## [Your instructions]
What's needed is an exact copy of the lines from the one that contains "none -> white tile F8:H8 level 1" to the end of the data below, leaving the pictures out.

## [Records from a data collection]
——————————
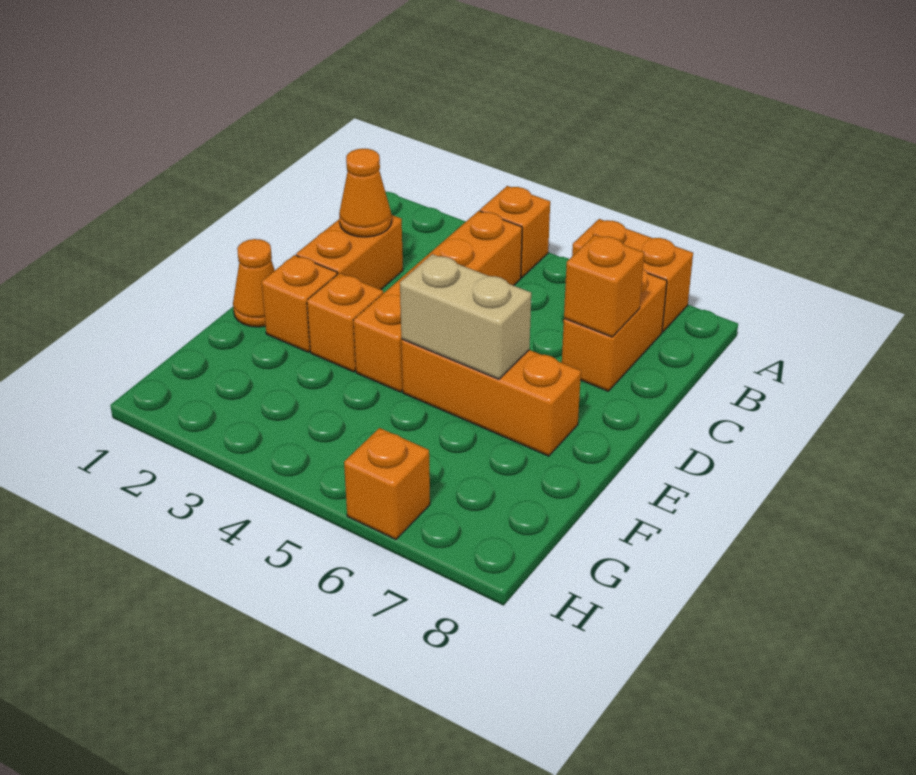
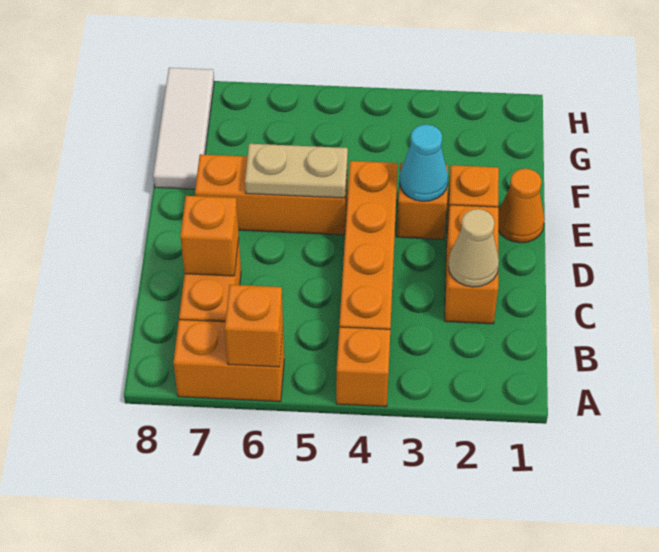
orange cone C2 level 2 -> tan cone C2 level 2
none -> cyan cone E3 level 2
tan brick E5:E6 level 2 -> tan plate E5:E6 level 2
none -> white tile F8:H8 level 1
orange brick H6 level 1 -> orange brick A6 level 2

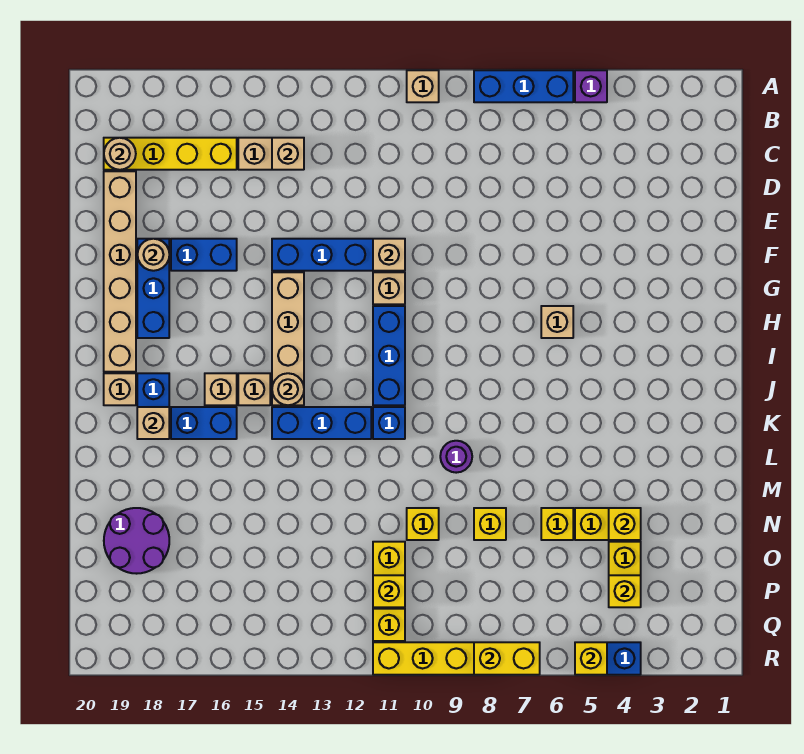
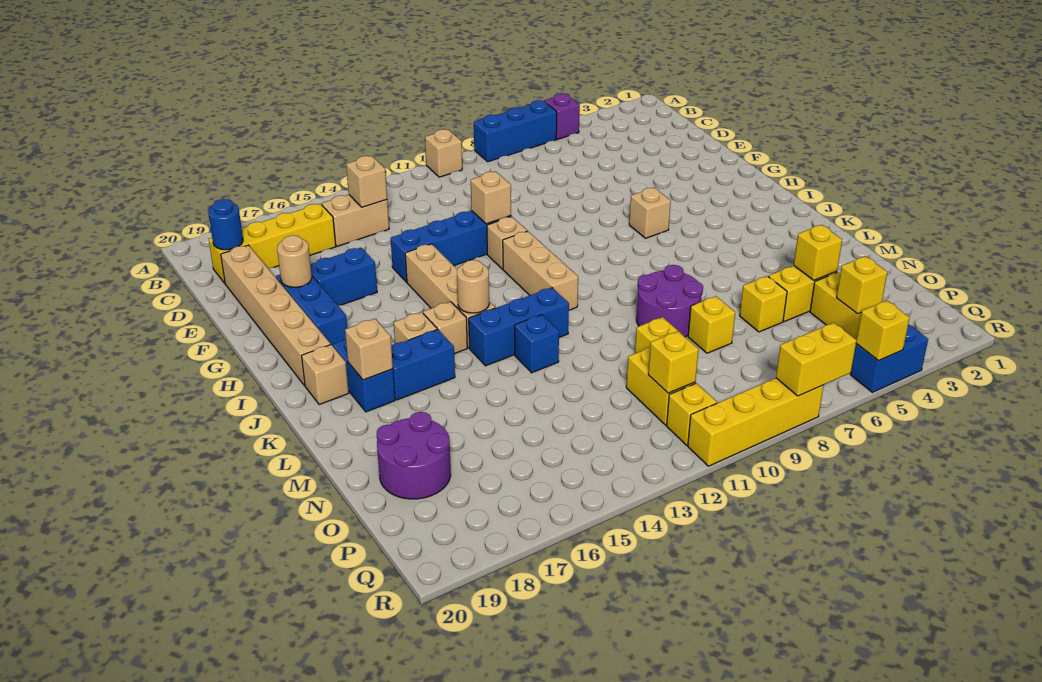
tan round brick C19 level 2 -> blue round brick C19 level 2
blue brick H11:J11 level 1 -> tan brick H11:J11 level 1
blue brick K11 level 1 -> blue brick L13 level 1
purple round brick L9 level 1 -> purple round brick L8:M9 level 1

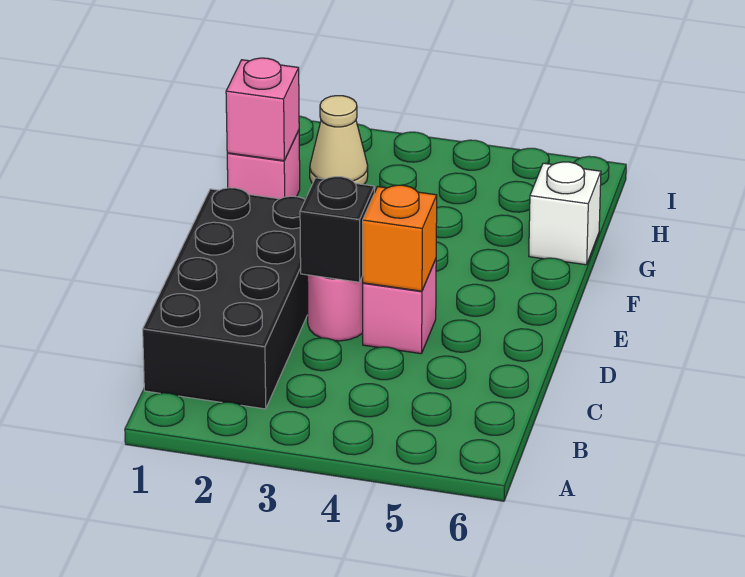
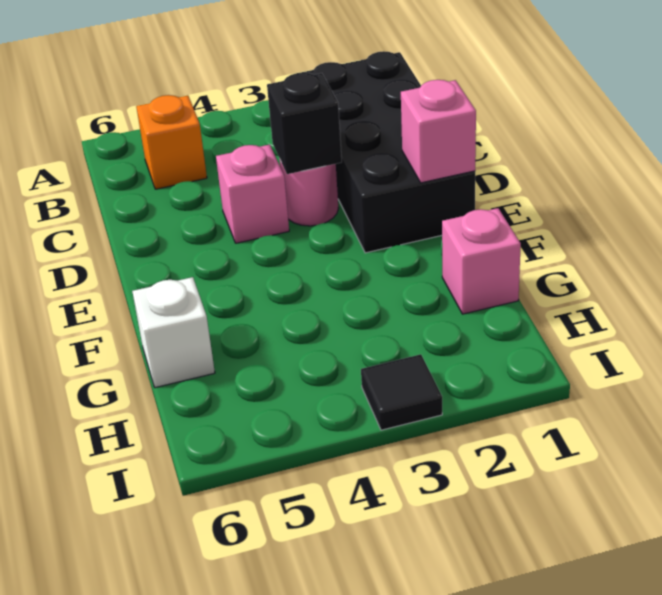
orange brick D4 level 2 -> orange brick B5 level 1
pink brick G1 level 2 -> pink brick E1 level 2
tan cone H2 level 1 -> none
none -> black tile I3 level 1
——————————
## [Result of this exercise]
none -> white tile F8:H8 level 1
orange brick H6 level 1 -> orange brick A6 level 2

tan round brick C19 level 2 -> blue round brick C19 level 2
blue brick H11:J11 level 1 -> tan brick H11:J11 level 1
blue brick K11 level 1 -> blue brick L13 level 1
purple round brick L9 level 1 -> purple round brick L8:M9 level 1

orange brick D4 level 2 -> orange brick B5 level 1
pink brick G1 level 2 -> pink brick E1 level 2
tan cone H2 level 1 -> none
none -> black tile I3 level 1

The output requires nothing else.